*Supplied material*.
★ ★ ★ ★ ★ ★ ★
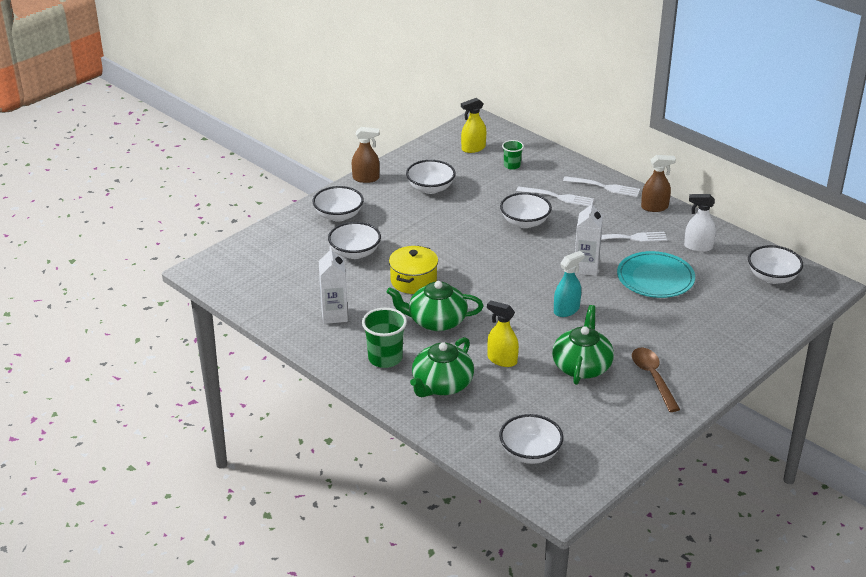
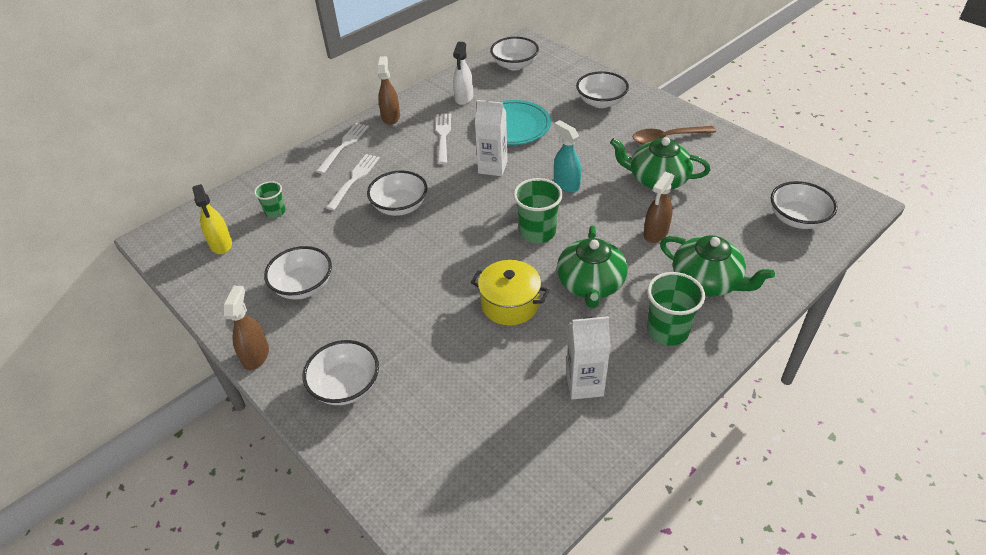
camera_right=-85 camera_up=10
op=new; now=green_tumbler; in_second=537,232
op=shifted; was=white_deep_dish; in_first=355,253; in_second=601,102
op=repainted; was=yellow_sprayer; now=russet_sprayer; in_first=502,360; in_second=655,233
★ ★ ★ ★ ★ ★ ★
*What this task involves*. Every line from the one containing "op=shifted; was=white_deep_dish; in_first=355,253;" through the last line above should be retyped exactly; no other lines are wanted.

*Task response*.
op=shifted; was=white_deep_dish; in_first=355,253; in_second=601,102
op=repainted; was=yellow_sprayer; now=russet_sprayer; in_first=502,360; in_second=655,233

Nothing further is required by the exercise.